_Exercise aim_. Please take the records that follow and repeat exactly the lines starting with the line with "MATRIX3 pin GND: GND -> 3V3" and going on through the line with "RFID2 pin GND: GND -> VIN".

_Provided records_.
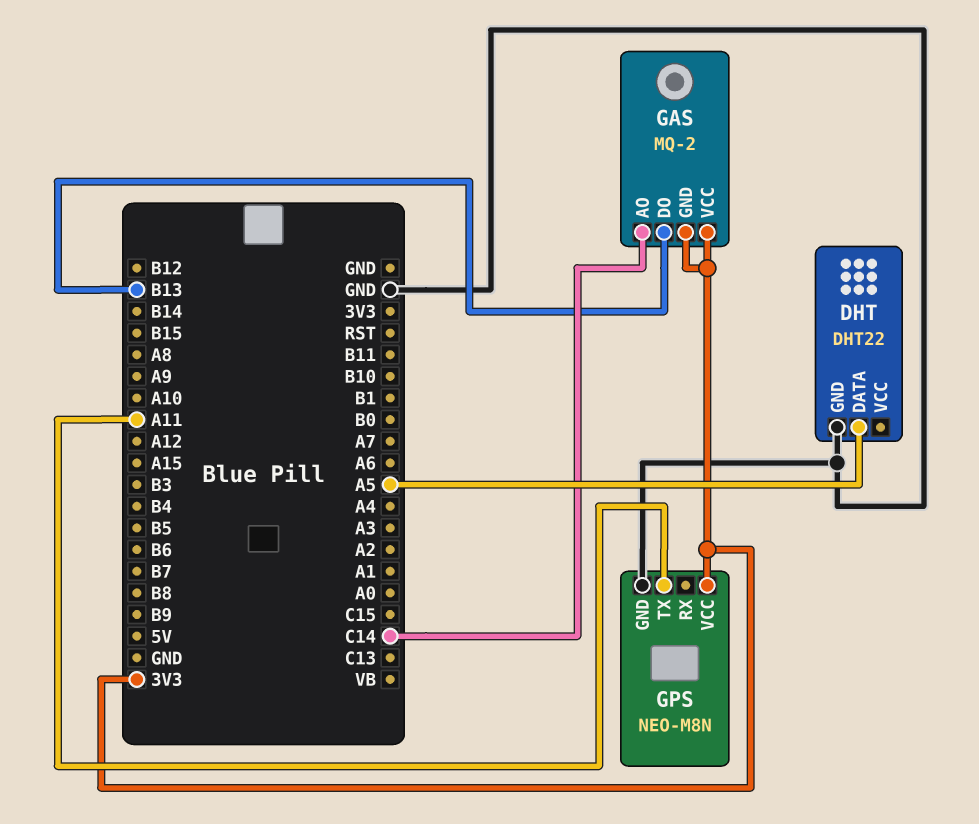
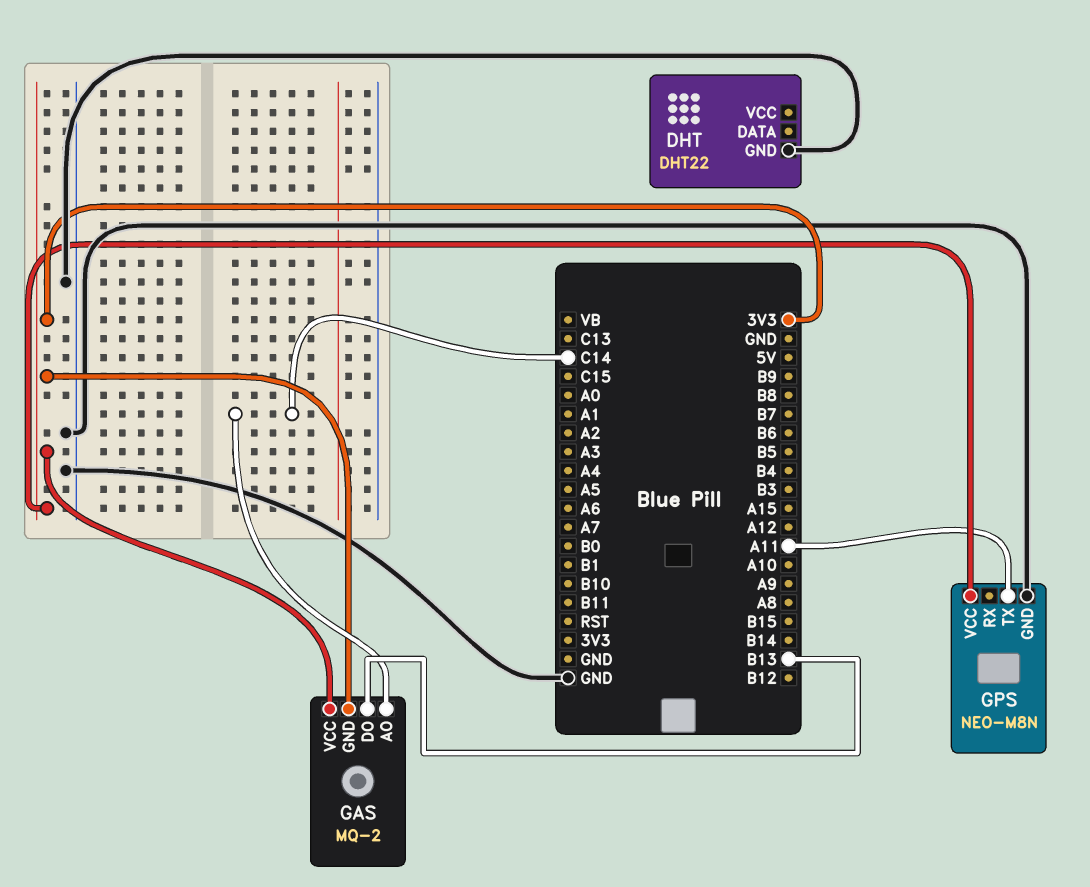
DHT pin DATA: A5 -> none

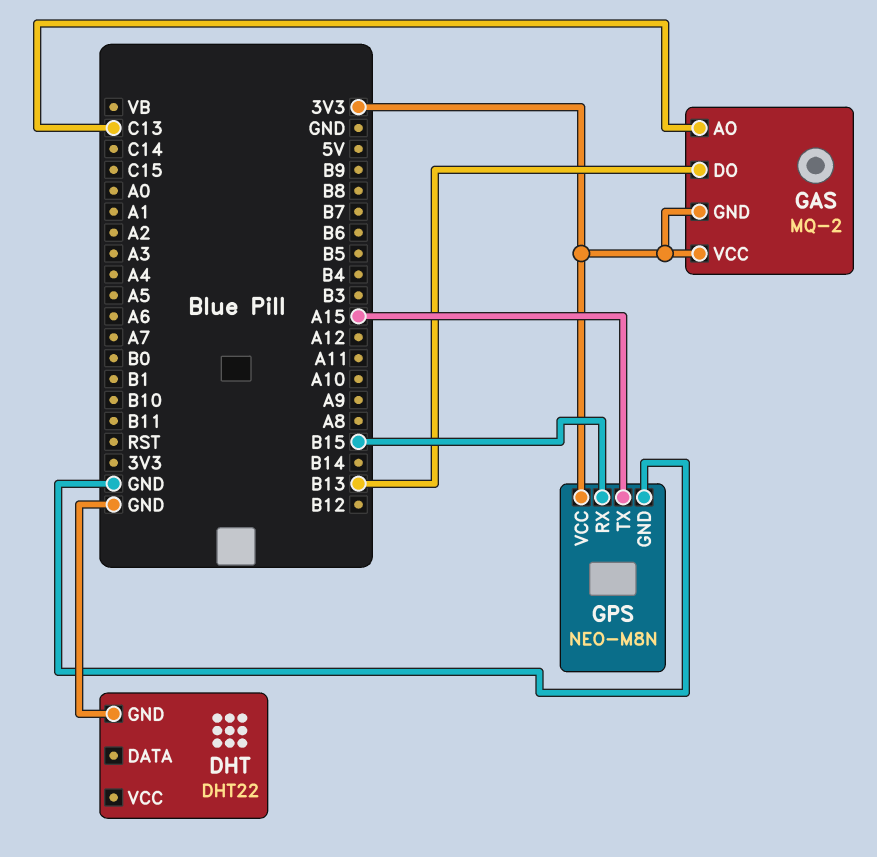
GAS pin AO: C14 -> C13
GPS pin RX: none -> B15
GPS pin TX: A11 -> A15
* * *
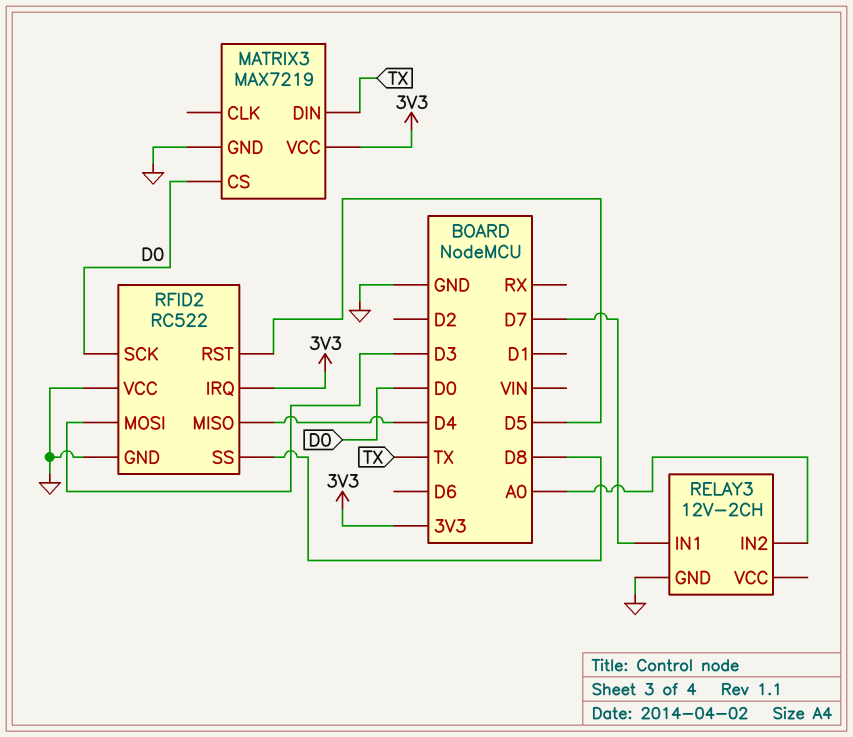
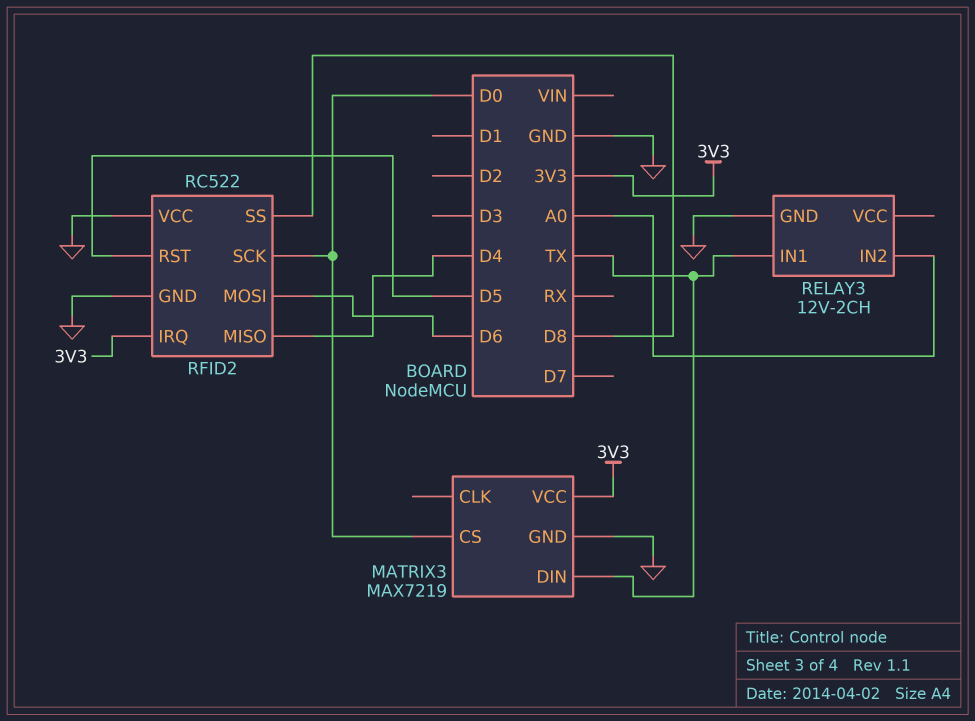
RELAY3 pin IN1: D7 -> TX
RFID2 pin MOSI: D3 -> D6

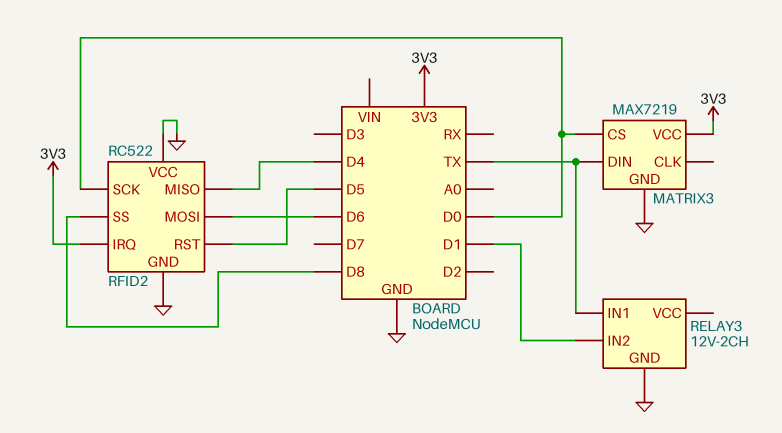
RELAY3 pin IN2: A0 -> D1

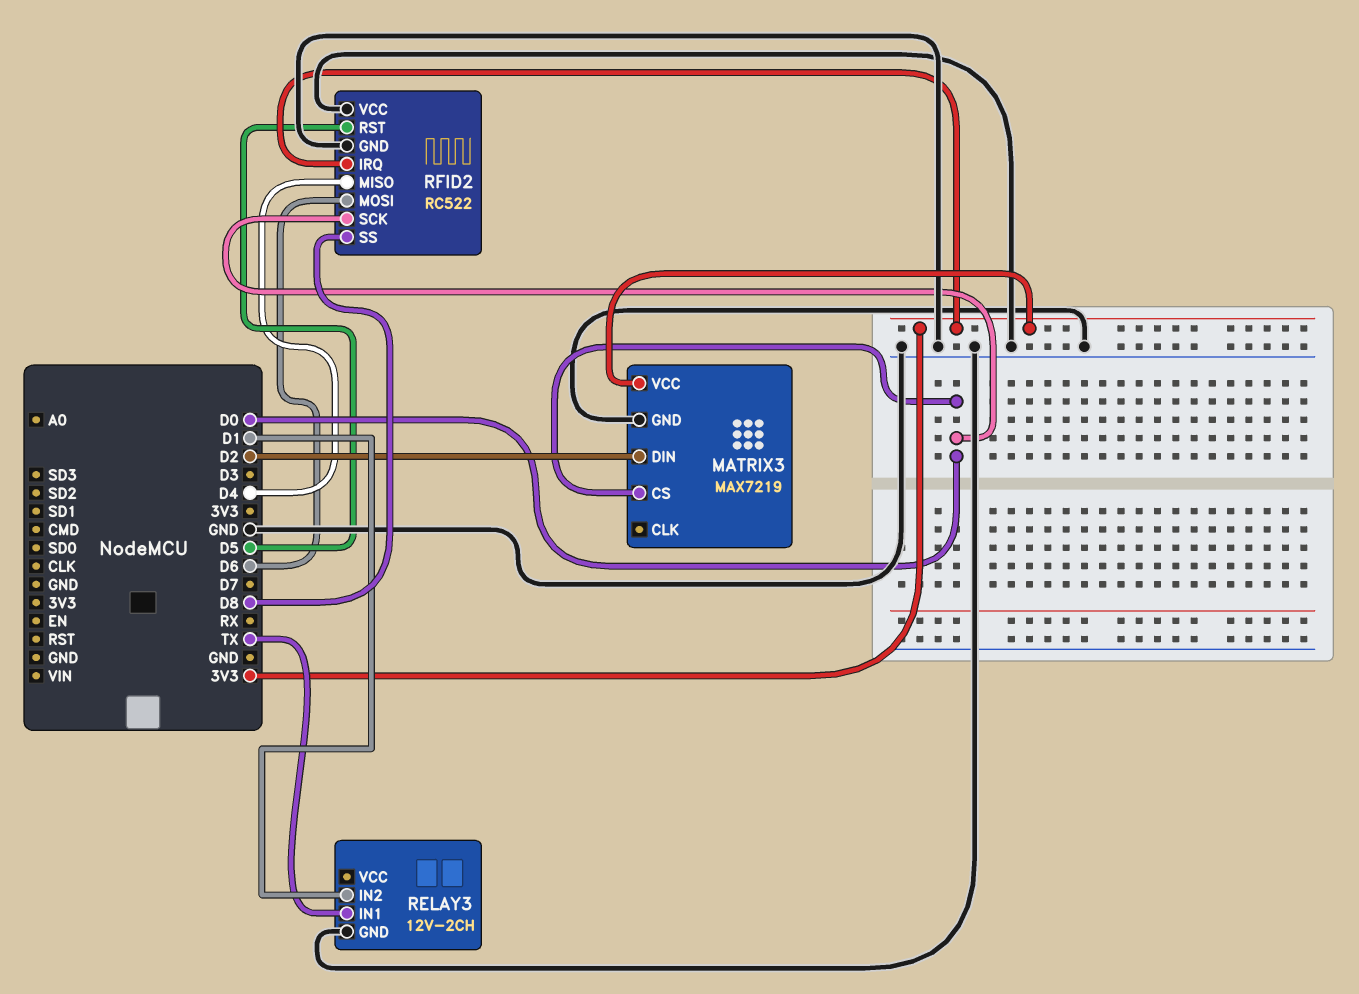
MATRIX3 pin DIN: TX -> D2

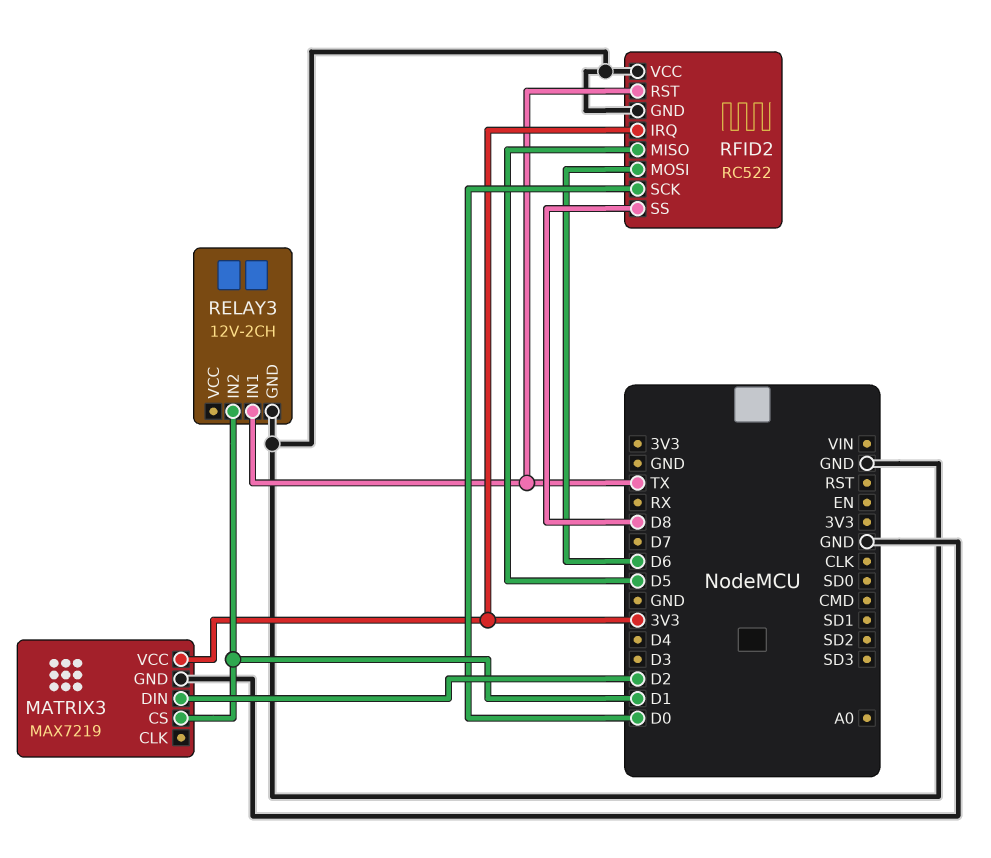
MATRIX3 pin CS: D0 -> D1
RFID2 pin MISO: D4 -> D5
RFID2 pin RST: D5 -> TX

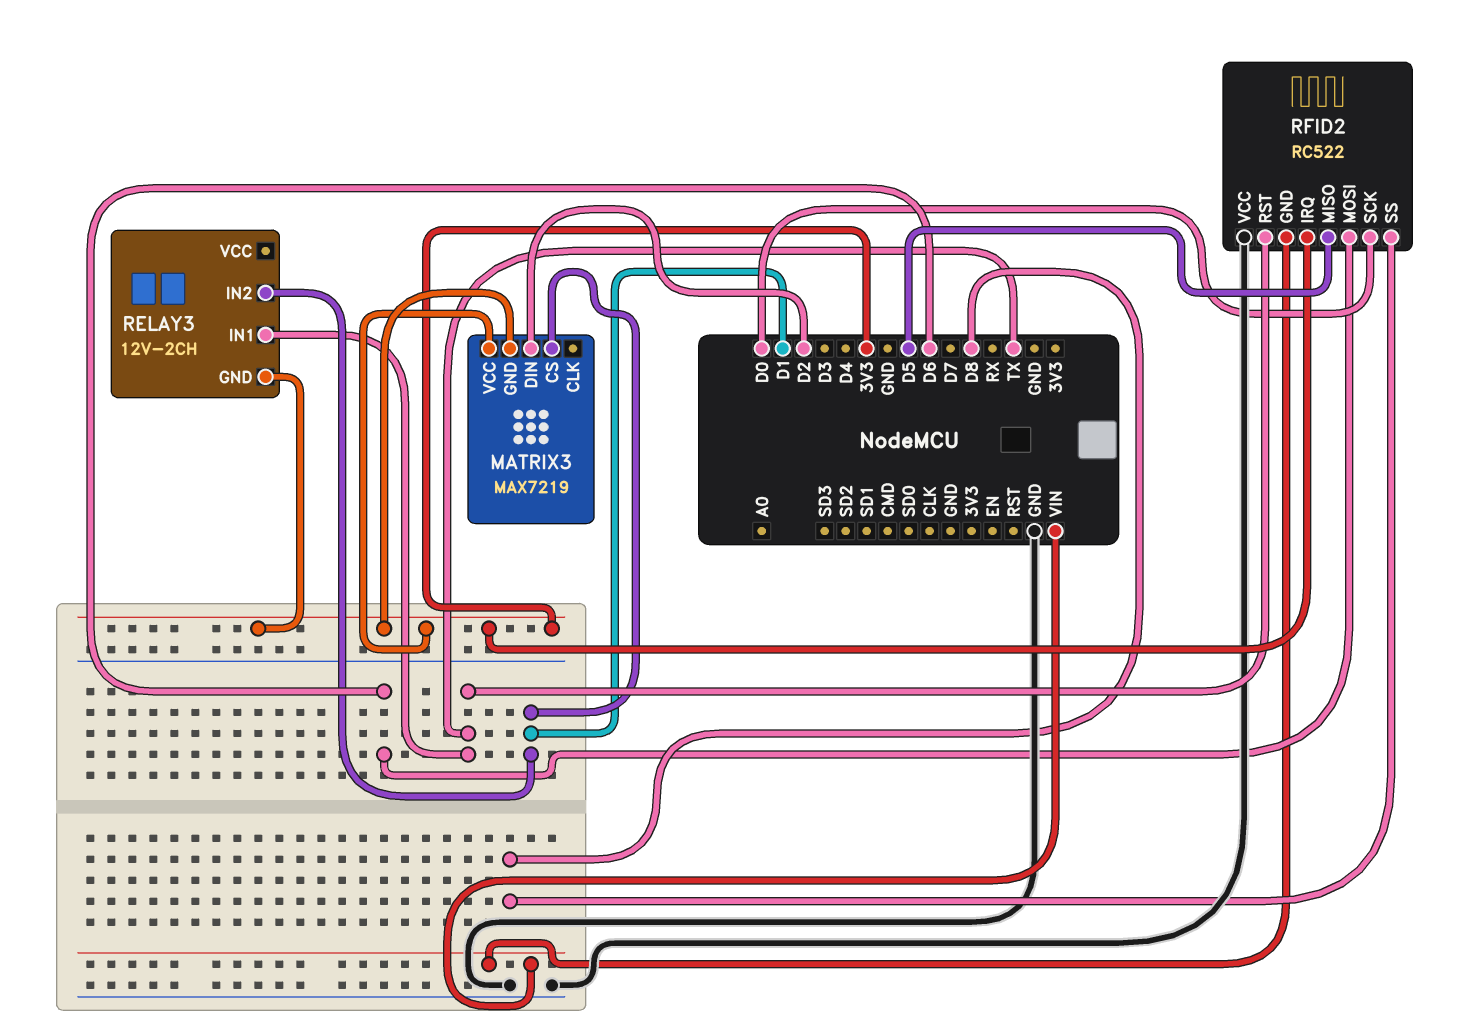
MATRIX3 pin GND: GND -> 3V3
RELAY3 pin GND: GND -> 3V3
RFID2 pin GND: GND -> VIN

_Your solution_.
MATRIX3 pin GND: GND -> 3V3
RELAY3 pin GND: GND -> 3V3
RFID2 pin GND: GND -> VIN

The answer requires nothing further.